ACTIVITY: Please give back only the lines below from the one containing "(497, 152) = (685, 256): grey" to the one containing "(624, 295) = (619, 464): red", each repeated word for word, both ends included.

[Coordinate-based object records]
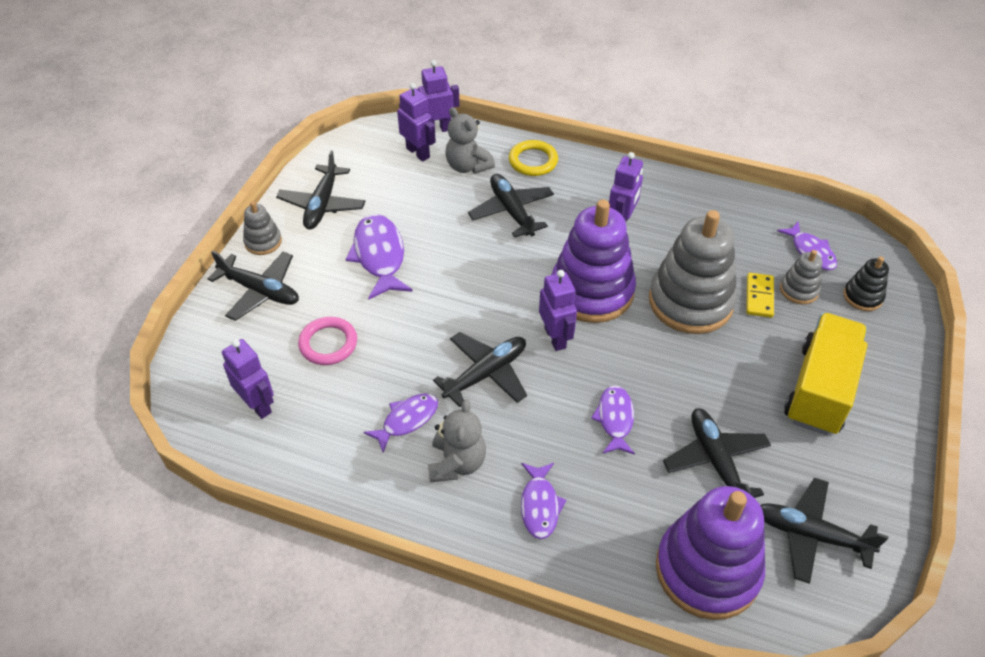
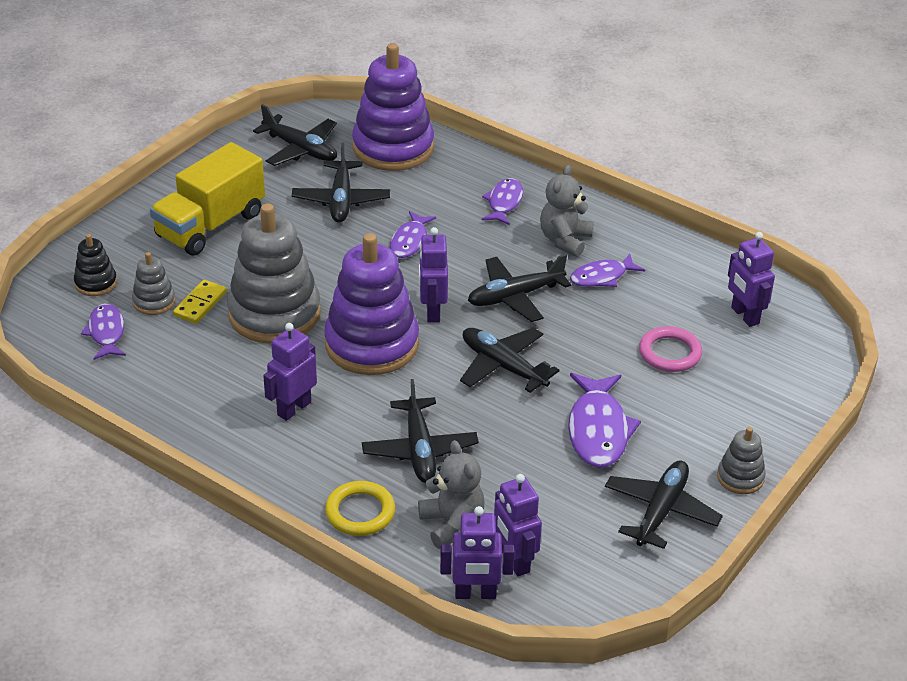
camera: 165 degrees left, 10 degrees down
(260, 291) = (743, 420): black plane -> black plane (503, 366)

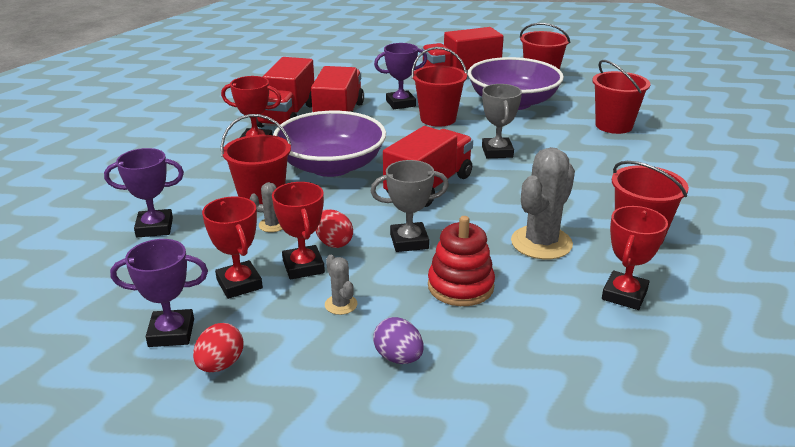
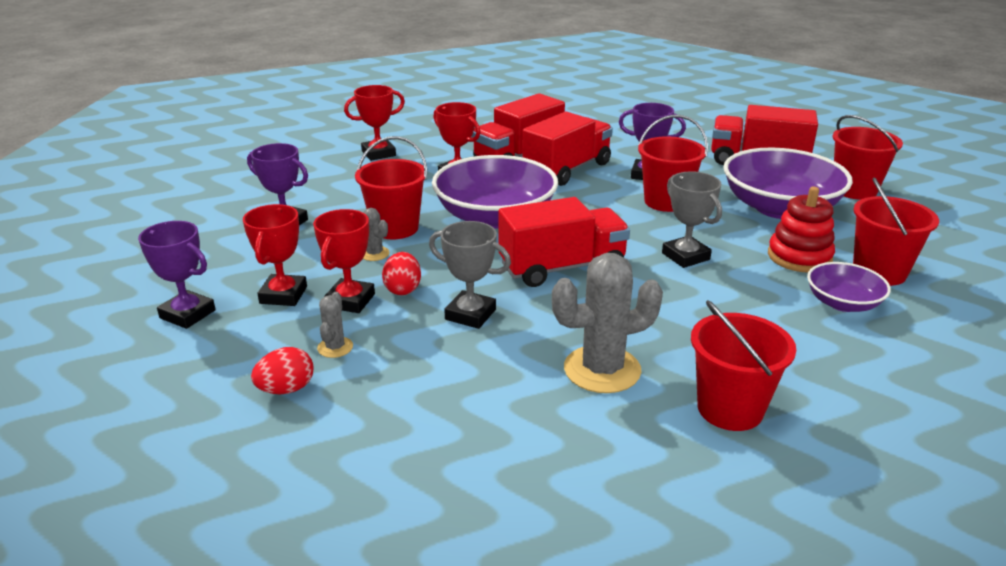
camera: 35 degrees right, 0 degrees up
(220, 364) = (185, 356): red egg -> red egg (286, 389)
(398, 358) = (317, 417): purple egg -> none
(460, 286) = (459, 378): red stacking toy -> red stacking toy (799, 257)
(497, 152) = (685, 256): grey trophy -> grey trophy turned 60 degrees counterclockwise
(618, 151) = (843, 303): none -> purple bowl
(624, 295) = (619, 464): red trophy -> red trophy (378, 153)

---

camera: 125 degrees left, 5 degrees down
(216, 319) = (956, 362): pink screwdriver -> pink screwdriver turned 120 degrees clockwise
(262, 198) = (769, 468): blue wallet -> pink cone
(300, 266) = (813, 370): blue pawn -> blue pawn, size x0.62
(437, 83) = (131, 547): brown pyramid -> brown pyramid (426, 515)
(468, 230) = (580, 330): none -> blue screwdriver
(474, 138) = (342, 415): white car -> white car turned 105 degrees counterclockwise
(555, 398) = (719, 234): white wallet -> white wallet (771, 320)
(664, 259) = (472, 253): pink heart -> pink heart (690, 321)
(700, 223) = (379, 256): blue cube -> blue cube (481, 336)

---

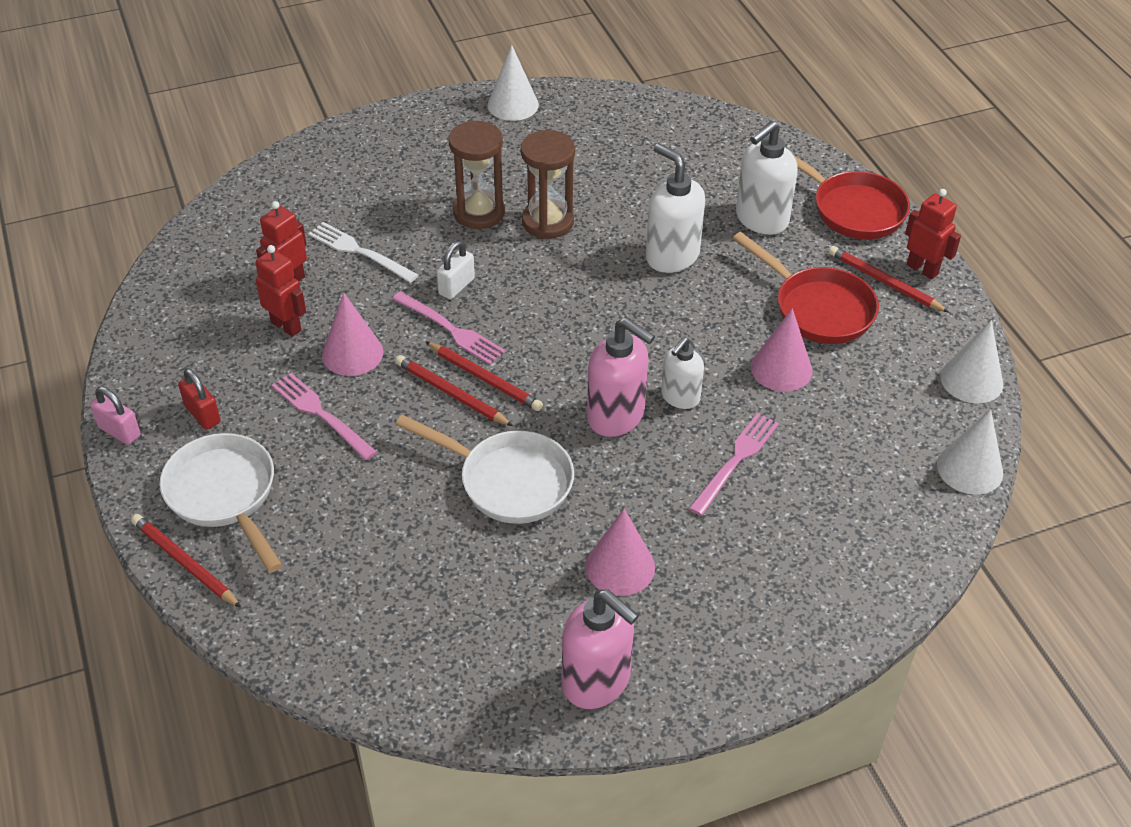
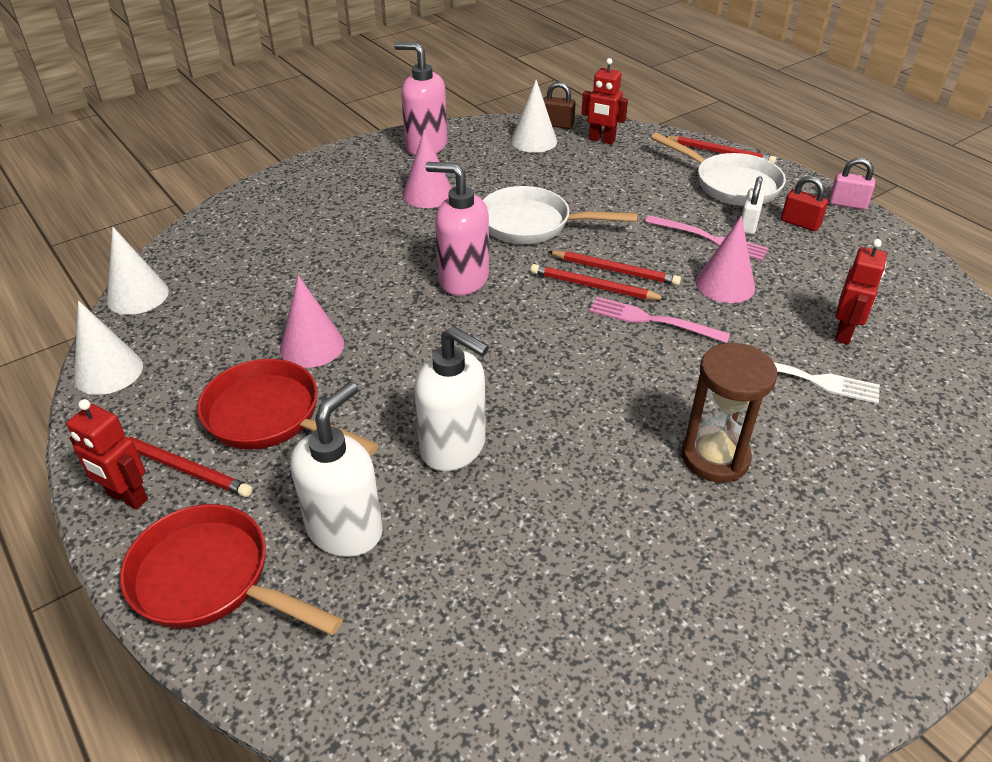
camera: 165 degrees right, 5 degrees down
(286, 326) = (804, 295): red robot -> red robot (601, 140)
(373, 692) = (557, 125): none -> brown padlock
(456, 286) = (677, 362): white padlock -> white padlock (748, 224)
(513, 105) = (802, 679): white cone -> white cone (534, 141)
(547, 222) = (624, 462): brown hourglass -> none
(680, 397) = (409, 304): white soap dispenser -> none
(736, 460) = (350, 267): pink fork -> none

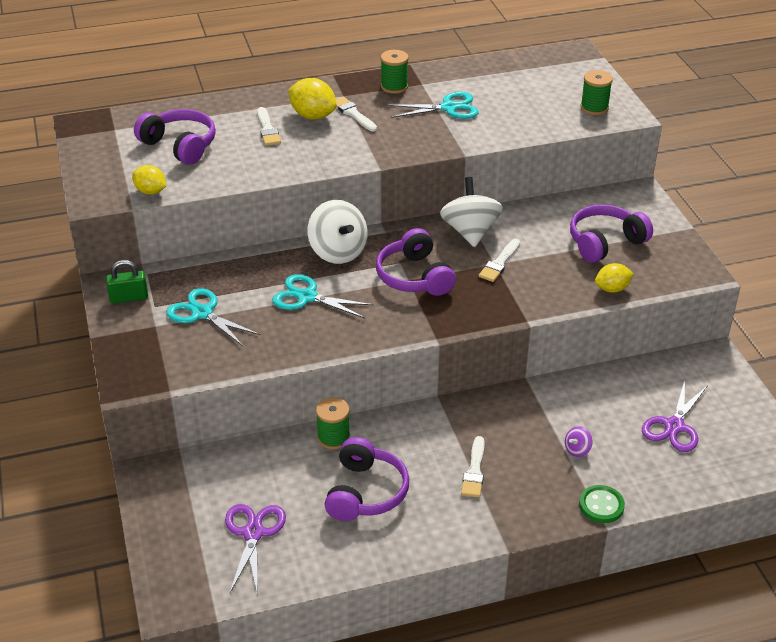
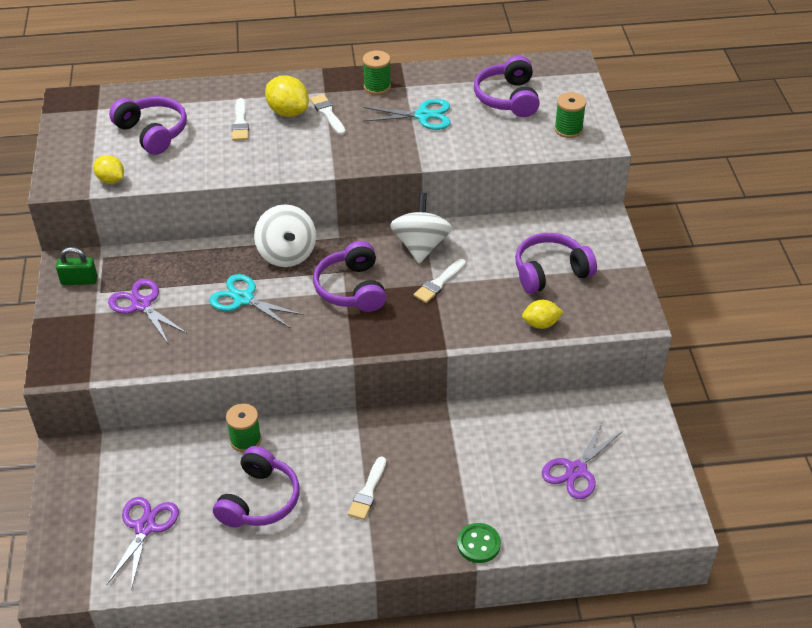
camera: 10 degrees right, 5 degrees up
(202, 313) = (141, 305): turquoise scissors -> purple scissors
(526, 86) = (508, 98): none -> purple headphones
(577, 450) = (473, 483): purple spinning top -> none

EXERCISE OUTPUT:
(497, 152) = (685, 256): grey trophy -> grey trophy turned 60 degrees counterclockwise
(618, 151) = (843, 303): none -> purple bowl
(624, 295) = (619, 464): red trophy -> red trophy (378, 153)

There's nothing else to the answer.